* [WHAT THIS TASK INVOLVES]: With pictures omitted, restate the data word for word.

COLLECTED MATERIAL section start

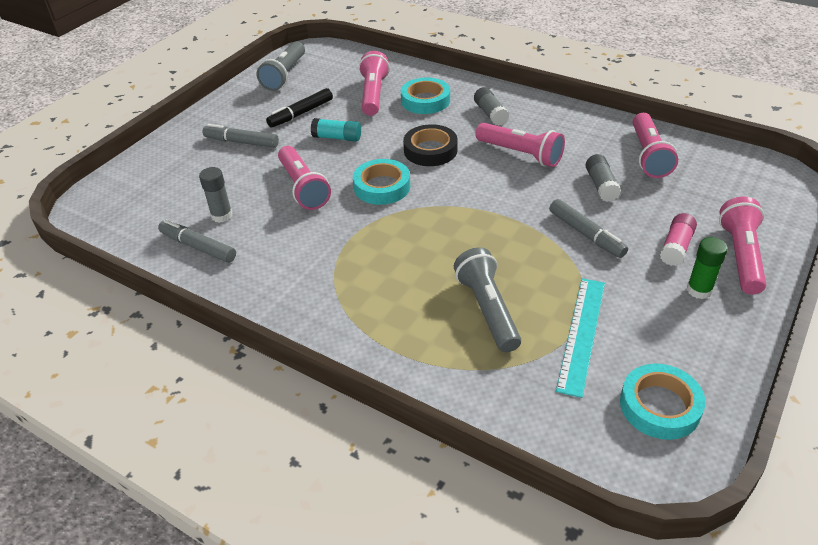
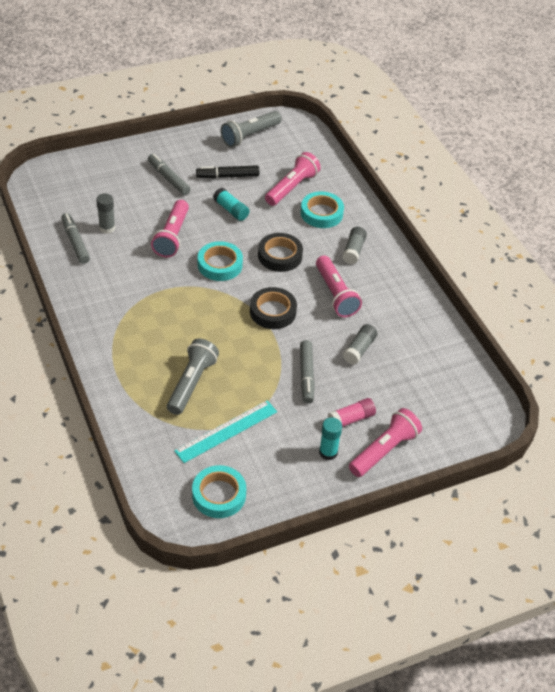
camera: 30 degrees right, 5 degrees up
(483, 198) = (273, 311): none -> black tape
(648, 155) = (421, 348): pink flashlight -> none
(699, 290) = (328, 452): green glue stick -> turquoise glue stick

COLLECTED MATERIAL section end

* [EXERCISE SOLUTION]:
camera: 30 degrees right, 5 degrees up
(483, 198) = (273, 311): none -> black tape
(648, 155) = (421, 348): pink flashlight -> none
(699, 290) = (328, 452): green glue stick -> turquoise glue stick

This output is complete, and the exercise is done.